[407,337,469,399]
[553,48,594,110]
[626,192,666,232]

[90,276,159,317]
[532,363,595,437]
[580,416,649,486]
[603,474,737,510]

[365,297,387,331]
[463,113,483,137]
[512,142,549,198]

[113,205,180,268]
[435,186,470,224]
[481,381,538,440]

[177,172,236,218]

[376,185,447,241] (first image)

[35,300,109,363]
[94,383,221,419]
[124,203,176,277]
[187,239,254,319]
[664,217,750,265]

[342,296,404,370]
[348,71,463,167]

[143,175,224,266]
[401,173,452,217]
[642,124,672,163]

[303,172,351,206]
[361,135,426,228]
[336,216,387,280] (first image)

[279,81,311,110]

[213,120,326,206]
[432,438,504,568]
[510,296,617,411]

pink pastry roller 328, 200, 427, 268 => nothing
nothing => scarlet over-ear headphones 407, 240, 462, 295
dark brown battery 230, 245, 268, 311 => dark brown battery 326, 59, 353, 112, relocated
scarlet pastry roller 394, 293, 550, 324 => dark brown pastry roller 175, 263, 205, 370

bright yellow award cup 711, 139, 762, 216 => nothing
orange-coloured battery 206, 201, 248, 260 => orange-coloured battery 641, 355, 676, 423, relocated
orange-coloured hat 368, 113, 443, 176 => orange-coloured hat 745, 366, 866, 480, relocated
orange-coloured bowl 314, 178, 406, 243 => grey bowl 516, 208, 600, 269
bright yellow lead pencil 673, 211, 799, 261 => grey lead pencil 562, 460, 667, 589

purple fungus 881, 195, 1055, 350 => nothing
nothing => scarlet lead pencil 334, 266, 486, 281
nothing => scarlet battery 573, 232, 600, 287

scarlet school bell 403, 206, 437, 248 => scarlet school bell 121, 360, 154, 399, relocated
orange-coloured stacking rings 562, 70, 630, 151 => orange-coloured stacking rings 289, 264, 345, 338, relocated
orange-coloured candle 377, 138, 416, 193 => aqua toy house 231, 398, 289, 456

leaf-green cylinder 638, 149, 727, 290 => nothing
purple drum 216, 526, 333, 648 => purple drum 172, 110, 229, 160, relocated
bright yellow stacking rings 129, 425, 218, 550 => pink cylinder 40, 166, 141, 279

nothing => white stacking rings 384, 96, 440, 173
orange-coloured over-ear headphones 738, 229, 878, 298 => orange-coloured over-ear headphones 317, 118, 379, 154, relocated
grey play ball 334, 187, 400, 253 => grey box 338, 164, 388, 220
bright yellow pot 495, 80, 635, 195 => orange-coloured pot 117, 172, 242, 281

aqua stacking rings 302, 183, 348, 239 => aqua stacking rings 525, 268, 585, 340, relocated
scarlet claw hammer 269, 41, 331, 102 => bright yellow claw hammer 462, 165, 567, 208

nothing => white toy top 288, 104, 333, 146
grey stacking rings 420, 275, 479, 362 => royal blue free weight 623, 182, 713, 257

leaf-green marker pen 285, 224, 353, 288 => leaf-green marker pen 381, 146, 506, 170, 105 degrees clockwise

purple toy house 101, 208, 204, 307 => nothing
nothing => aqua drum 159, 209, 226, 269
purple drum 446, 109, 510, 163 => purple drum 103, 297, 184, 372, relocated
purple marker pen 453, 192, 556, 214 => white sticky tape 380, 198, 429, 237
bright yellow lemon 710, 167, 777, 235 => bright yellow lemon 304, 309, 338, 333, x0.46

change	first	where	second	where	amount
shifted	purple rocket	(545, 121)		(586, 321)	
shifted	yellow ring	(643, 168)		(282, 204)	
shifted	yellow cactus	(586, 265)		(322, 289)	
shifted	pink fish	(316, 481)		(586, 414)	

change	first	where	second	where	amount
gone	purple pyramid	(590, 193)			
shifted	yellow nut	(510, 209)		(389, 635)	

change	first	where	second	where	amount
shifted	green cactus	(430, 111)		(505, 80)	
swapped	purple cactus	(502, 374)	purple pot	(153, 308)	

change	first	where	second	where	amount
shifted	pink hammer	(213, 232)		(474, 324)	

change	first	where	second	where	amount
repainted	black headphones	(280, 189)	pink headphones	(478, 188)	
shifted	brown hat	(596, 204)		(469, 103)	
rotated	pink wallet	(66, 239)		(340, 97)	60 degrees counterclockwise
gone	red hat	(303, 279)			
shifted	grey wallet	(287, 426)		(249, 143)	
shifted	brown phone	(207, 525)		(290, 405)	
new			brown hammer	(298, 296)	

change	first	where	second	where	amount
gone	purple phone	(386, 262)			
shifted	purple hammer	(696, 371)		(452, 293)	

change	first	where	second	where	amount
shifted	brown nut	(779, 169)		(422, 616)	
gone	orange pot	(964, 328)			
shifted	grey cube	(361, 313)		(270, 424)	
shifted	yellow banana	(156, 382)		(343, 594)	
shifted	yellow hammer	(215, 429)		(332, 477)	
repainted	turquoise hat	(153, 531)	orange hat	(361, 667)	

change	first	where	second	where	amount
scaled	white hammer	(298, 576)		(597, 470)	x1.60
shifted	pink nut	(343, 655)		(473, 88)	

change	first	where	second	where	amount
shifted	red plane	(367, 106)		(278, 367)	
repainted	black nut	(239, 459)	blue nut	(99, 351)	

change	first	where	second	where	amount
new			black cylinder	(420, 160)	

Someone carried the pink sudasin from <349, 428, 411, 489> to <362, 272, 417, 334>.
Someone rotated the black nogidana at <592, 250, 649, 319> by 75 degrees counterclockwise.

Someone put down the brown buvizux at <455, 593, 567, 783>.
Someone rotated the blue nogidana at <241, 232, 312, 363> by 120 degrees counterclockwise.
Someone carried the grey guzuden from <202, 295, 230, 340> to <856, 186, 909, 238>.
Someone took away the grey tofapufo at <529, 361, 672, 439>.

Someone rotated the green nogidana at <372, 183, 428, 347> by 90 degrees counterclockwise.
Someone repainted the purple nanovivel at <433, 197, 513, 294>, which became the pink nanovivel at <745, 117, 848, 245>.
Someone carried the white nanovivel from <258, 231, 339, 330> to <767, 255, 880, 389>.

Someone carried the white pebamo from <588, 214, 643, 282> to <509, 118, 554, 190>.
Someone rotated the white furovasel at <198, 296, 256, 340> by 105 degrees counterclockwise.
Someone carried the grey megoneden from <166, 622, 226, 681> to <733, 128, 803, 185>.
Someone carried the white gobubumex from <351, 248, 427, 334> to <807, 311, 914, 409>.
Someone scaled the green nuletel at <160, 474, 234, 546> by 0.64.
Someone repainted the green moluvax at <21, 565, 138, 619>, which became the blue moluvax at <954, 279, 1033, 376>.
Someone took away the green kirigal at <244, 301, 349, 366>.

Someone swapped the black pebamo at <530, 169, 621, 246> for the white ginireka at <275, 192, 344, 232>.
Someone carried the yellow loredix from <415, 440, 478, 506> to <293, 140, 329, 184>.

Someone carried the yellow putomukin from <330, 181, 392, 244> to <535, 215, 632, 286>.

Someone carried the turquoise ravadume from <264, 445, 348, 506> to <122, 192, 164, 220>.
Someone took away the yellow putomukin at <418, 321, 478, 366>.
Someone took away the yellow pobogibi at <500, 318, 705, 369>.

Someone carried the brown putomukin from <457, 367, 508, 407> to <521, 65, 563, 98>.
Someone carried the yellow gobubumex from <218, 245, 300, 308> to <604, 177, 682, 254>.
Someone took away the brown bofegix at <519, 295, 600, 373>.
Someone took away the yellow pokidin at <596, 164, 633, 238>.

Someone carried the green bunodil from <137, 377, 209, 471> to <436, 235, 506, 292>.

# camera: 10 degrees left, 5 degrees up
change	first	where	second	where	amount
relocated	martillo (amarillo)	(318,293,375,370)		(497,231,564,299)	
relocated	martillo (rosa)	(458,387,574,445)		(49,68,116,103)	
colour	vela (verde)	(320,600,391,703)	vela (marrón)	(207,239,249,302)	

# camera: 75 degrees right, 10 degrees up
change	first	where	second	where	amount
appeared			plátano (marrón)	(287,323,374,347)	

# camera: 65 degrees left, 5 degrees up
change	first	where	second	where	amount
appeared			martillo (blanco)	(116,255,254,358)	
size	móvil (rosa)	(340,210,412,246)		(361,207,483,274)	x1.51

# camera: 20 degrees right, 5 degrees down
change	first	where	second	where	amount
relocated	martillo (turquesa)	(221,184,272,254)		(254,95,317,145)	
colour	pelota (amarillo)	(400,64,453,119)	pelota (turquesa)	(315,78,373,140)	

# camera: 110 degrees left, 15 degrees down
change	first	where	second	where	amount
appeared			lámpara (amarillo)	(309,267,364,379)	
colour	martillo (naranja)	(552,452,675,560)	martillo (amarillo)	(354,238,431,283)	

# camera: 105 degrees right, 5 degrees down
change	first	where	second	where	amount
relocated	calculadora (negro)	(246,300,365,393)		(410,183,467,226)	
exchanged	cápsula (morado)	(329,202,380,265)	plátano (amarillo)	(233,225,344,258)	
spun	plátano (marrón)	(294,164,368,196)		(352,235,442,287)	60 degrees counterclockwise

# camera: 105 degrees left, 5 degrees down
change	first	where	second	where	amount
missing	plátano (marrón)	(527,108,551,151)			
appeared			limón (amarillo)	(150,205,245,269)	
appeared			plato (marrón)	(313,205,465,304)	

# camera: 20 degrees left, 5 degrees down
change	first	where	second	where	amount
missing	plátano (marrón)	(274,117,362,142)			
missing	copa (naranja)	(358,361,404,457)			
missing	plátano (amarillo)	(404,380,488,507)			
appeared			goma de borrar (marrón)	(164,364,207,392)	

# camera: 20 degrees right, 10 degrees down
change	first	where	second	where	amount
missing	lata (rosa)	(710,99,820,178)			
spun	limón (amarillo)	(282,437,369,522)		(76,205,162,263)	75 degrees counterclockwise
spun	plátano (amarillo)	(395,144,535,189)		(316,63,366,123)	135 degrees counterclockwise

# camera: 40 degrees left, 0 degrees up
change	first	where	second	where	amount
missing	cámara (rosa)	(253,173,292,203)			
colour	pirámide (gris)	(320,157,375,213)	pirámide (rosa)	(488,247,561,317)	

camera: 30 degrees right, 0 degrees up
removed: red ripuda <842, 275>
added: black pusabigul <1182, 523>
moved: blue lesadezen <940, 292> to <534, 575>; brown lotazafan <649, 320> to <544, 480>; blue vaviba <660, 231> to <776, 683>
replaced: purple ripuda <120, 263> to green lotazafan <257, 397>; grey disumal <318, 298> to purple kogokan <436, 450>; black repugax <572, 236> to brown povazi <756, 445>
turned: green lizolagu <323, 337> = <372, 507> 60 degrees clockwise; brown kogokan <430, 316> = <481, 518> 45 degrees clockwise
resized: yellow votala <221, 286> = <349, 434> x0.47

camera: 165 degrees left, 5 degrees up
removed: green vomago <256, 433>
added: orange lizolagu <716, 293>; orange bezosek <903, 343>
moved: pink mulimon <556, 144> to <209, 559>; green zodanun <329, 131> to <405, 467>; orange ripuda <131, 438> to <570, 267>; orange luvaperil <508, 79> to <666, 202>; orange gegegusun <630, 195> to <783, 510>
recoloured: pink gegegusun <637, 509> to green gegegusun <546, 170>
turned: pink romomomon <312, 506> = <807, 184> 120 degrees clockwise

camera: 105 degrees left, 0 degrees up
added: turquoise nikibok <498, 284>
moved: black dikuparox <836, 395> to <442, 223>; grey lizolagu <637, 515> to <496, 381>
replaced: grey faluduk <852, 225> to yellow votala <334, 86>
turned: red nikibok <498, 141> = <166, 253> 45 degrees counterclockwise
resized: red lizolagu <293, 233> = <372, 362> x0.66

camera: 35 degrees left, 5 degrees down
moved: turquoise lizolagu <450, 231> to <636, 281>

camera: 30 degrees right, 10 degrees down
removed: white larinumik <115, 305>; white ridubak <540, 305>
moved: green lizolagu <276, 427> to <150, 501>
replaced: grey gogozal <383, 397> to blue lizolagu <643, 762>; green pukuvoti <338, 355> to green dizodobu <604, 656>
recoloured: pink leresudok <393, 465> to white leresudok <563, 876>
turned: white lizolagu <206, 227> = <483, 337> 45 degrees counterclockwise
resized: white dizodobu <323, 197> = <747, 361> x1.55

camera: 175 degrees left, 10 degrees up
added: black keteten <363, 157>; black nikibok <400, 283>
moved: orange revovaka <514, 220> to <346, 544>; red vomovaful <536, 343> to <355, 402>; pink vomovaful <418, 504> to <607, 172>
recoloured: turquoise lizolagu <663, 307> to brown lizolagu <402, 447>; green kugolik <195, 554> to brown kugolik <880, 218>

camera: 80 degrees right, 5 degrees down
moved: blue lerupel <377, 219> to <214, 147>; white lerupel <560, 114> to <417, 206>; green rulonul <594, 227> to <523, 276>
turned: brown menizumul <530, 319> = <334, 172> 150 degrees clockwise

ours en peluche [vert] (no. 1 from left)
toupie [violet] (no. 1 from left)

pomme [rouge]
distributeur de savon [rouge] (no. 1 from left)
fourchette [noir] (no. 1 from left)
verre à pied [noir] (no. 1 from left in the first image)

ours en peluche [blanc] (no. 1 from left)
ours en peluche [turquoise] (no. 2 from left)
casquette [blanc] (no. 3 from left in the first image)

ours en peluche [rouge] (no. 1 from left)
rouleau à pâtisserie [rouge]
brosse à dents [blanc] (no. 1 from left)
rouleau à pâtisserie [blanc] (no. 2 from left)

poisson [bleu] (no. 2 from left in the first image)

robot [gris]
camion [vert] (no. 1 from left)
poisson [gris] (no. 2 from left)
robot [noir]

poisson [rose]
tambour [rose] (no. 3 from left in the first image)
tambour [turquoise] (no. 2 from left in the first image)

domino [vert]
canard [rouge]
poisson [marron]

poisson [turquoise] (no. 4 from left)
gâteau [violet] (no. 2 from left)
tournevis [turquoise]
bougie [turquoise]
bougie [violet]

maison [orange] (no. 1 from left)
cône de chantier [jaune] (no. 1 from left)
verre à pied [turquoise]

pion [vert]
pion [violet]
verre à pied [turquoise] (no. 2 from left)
___
* [Exercise goal]: Restate, word for word and without additions, every line from the top of the listing above through the line that contains "dark brown battery 230, 245, 268, 311".

* [Answer space]:
[407,337,469,399]
[553,48,594,110]
[626,192,666,232]

[90,276,159,317]
[532,363,595,437]
[580,416,649,486]
[603,474,737,510]

[365,297,387,331]
[463,113,483,137]
[512,142,549,198]

[113,205,180,268]
[435,186,470,224]
[481,381,538,440]

[177,172,236,218]

[376,185,447,241] (first image)

[35,300,109,363]
[94,383,221,419]
[124,203,176,277]
[187,239,254,319]
[664,217,750,265]

[342,296,404,370]
[348,71,463,167]

[143,175,224,266]
[401,173,452,217]
[642,124,672,163]

[303,172,351,206]
[361,135,426,228]
[336,216,387,280] (first image)

[279,81,311,110]

[213,120,326,206]
[432,438,504,568]
[510,296,617,411]

pink pastry roller 328, 200, 427, 268 => nothing
nothing => scarlet over-ear headphones 407, 240, 462, 295
dark brown battery 230, 245, 268, 311 => dark brown battery 326, 59, 353, 112, relocated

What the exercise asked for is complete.